** Opening RECORDS PROVIDED block **

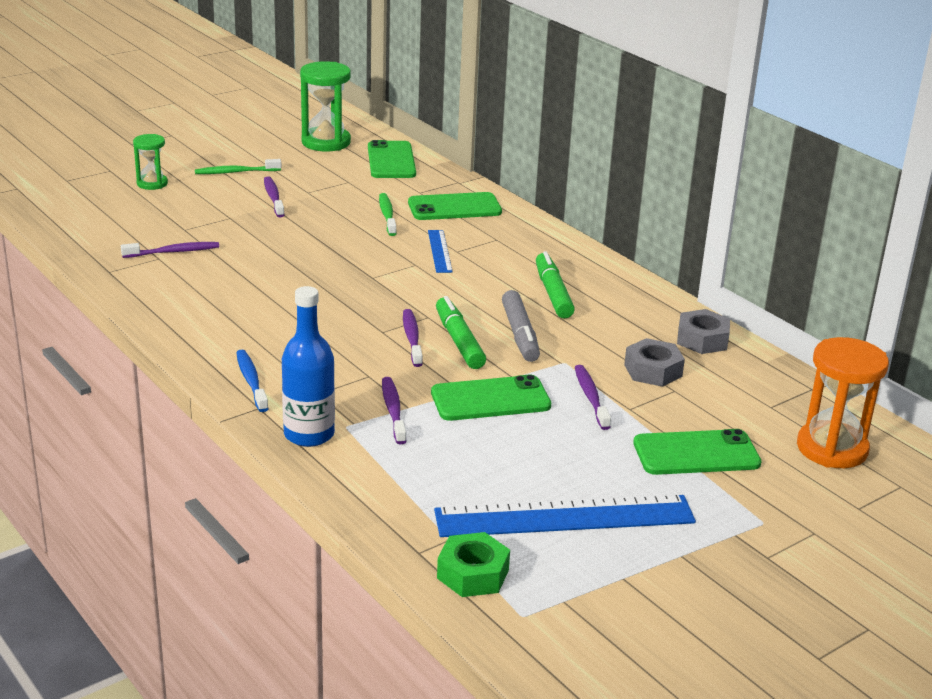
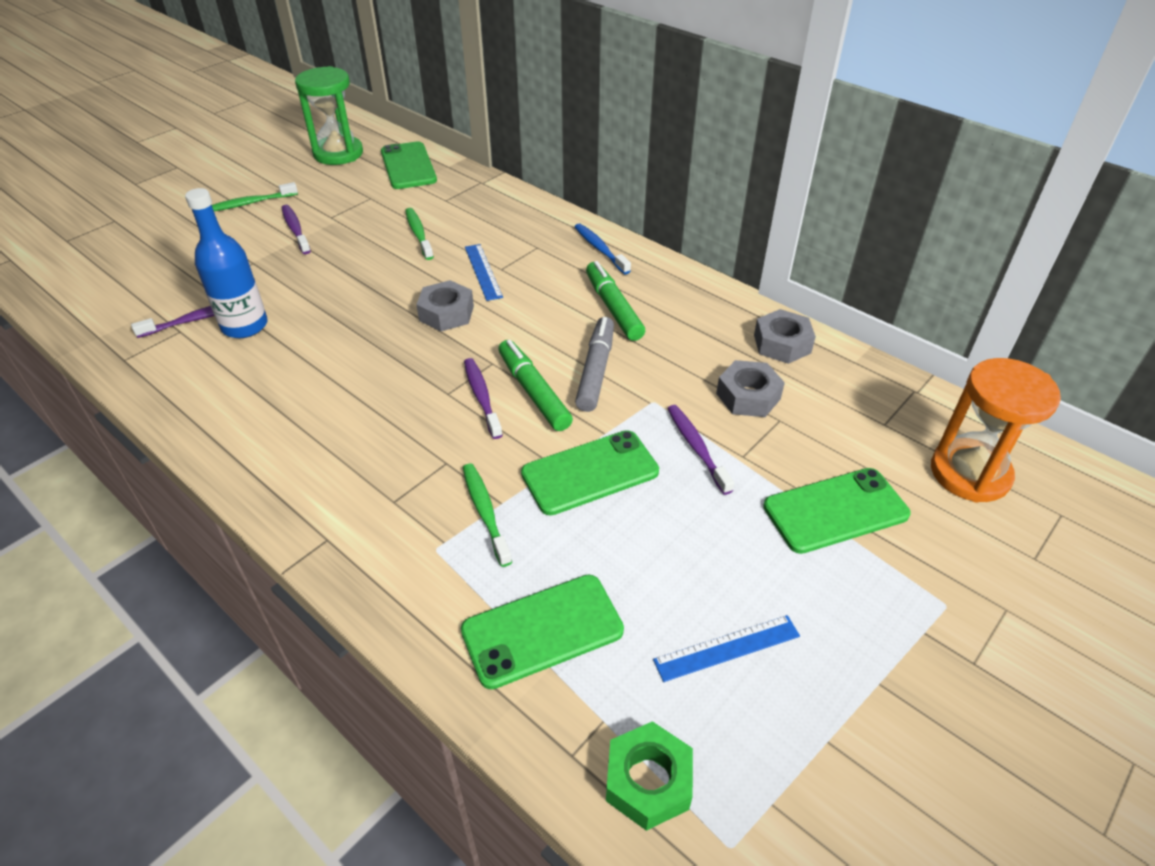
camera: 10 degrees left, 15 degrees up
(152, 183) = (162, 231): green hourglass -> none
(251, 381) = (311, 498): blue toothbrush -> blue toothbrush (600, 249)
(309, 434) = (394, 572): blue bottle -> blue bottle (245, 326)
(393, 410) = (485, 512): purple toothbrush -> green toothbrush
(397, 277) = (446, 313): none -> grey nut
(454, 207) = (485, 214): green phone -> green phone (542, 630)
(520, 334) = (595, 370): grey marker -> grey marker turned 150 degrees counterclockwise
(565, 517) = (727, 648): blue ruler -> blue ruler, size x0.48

** Closing RECORDS PROVIDED block **

**TASK STATEMENT:** Copy out the line holding "(393, 410) = (485, 512): purple" along with all lines after it through the end of the entries, exactly and only these.

**WRITTEN SOLUTION:**
(393, 410) = (485, 512): purple toothbrush -> green toothbrush
(397, 277) = (446, 313): none -> grey nut
(454, 207) = (485, 214): green phone -> green phone (542, 630)
(520, 334) = (595, 370): grey marker -> grey marker turned 150 degrees counterclockwise
(565, 517) = (727, 648): blue ruler -> blue ruler, size x0.48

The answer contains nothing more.